WORK TASK.
In the records below, find the line with "brown cube: 4 -> 3" and the line with "yellow pot: 1 -> 4"; return exactly those lines and every line between them.

Counting task data:

····················

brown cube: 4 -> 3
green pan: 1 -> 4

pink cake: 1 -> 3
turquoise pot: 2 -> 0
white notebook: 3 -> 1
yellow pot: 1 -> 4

····················

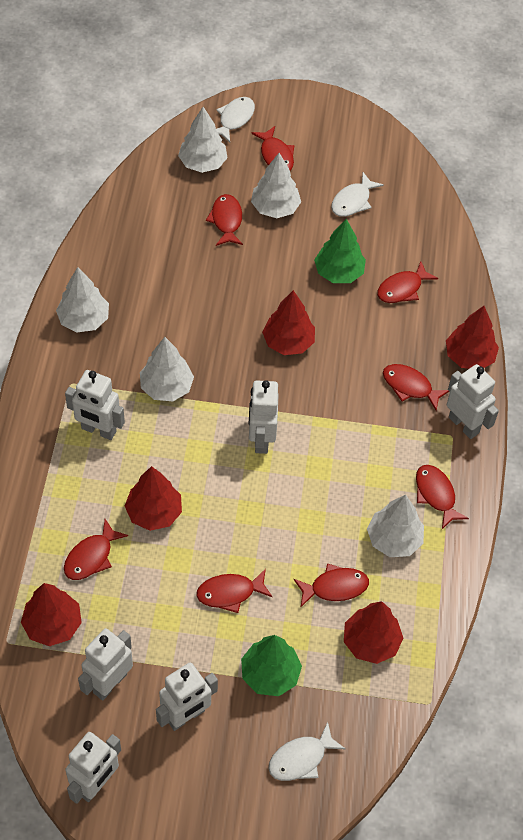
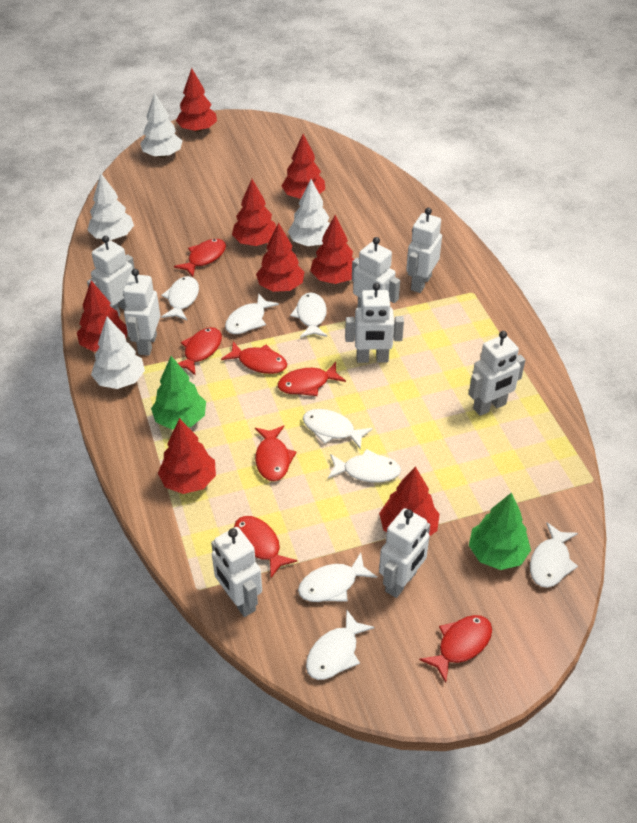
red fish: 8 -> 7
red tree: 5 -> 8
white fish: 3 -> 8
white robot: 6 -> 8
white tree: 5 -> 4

····················

ANSWER.
brown cube: 4 -> 3
green pan: 1 -> 4

pink cake: 1 -> 3
turquoise pot: 2 -> 0
white notebook: 3 -> 1
yellow pot: 1 -> 4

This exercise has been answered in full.